→ **Requirements**:
Rewrite the stretch of records from the line containing "red circle: moved 3 px right, 2 px up" through the line containing "orange circle: moved 36 px left, 24 px down", substituting "shifted" for every "moved" and leaving everything else unchanged. Omit the pictures from your answer.

→ **Records for this task**:
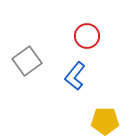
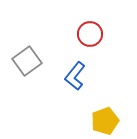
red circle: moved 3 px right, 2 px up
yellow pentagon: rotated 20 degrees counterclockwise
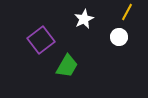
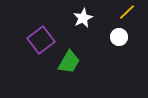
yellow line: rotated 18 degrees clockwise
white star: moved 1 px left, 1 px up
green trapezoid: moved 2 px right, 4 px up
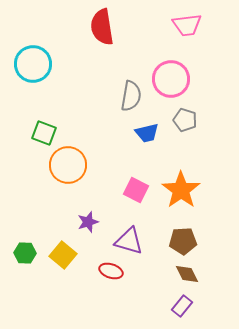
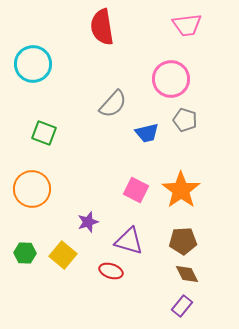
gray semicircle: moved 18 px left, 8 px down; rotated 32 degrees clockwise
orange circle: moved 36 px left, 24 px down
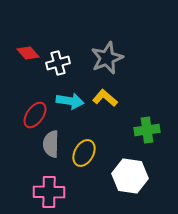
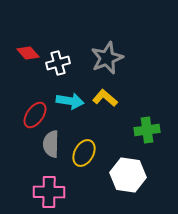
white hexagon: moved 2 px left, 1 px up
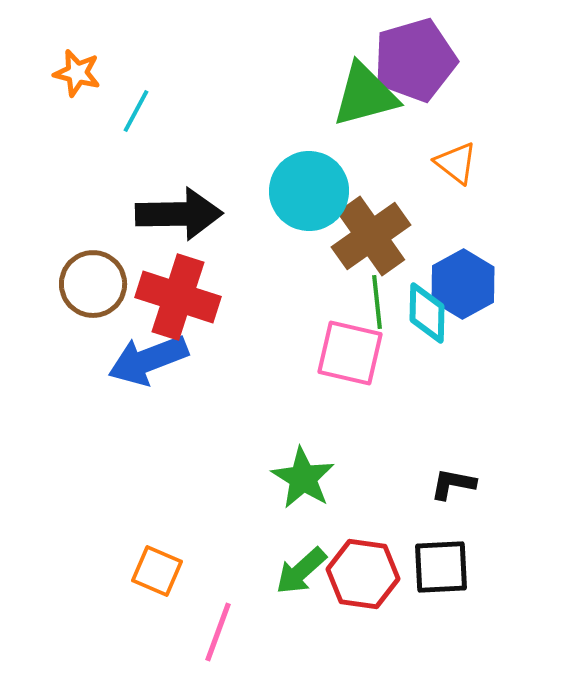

* * *

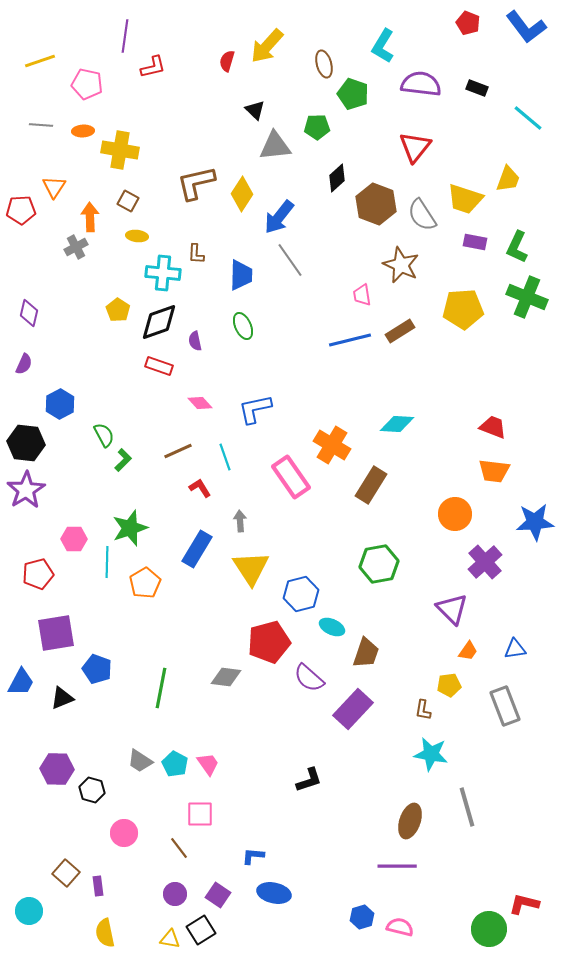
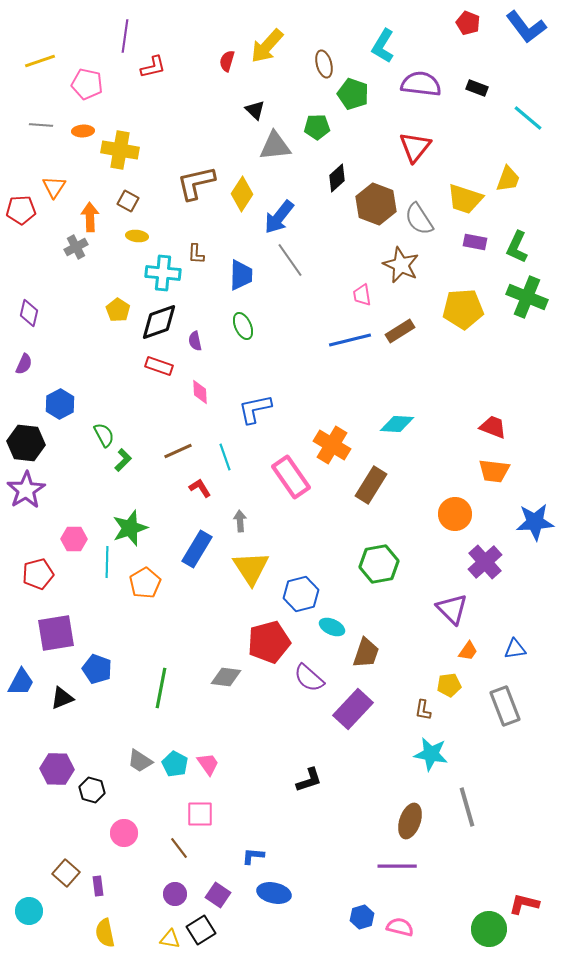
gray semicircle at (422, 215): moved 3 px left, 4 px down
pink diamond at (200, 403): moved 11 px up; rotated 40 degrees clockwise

→ **Problem solution**:
red circle: shifted 3 px right, 2 px up
yellow pentagon: rotated 20 degrees counterclockwise
yellow line: rotated 18 degrees clockwise
white star: shifted 1 px left, 1 px up
green trapezoid: shifted 2 px right, 4 px up
gray semicircle: shifted 18 px left, 8 px down; rotated 32 degrees clockwise
orange circle: shifted 36 px left, 24 px down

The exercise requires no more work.